◆ **PROVIDED MATERIAL**:
_ _ _ _

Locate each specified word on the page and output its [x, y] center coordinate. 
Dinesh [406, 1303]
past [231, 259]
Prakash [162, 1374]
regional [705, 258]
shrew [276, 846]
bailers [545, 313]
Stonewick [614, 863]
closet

_ _ _ _

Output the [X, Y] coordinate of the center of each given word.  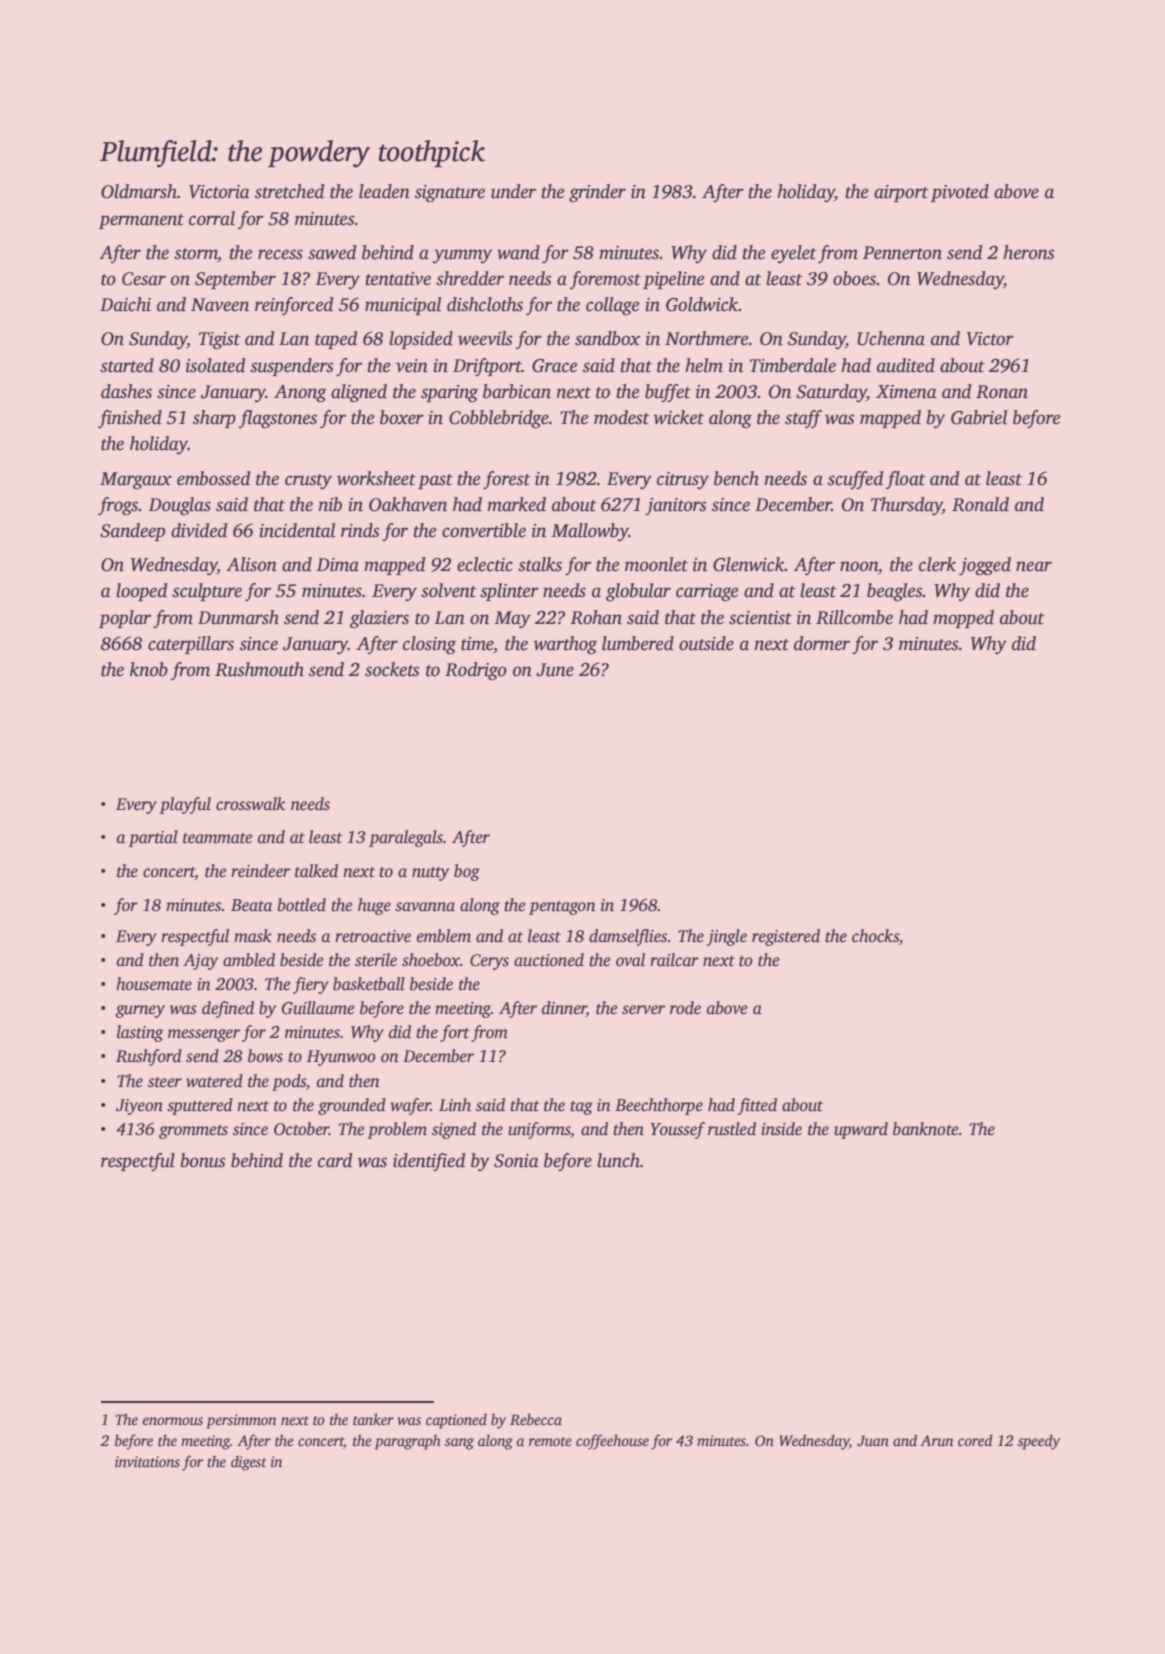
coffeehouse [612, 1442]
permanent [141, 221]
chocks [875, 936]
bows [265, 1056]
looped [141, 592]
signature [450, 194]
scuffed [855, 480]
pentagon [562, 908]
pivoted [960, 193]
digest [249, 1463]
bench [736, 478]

_ _ _ _

◆ **EXERCISE REQUIREMENTS**: Can you return, unchanged, the part of the listing that opens with the line containing "signature [450, 194]" and closes with the line containing "bench [736, 478]", including both of those lines?

◆ **TASK OUTPUT**:
signature [450, 194]
scuffed [855, 480]
pentagon [562, 908]
pivoted [960, 193]
digest [249, 1463]
bench [736, 478]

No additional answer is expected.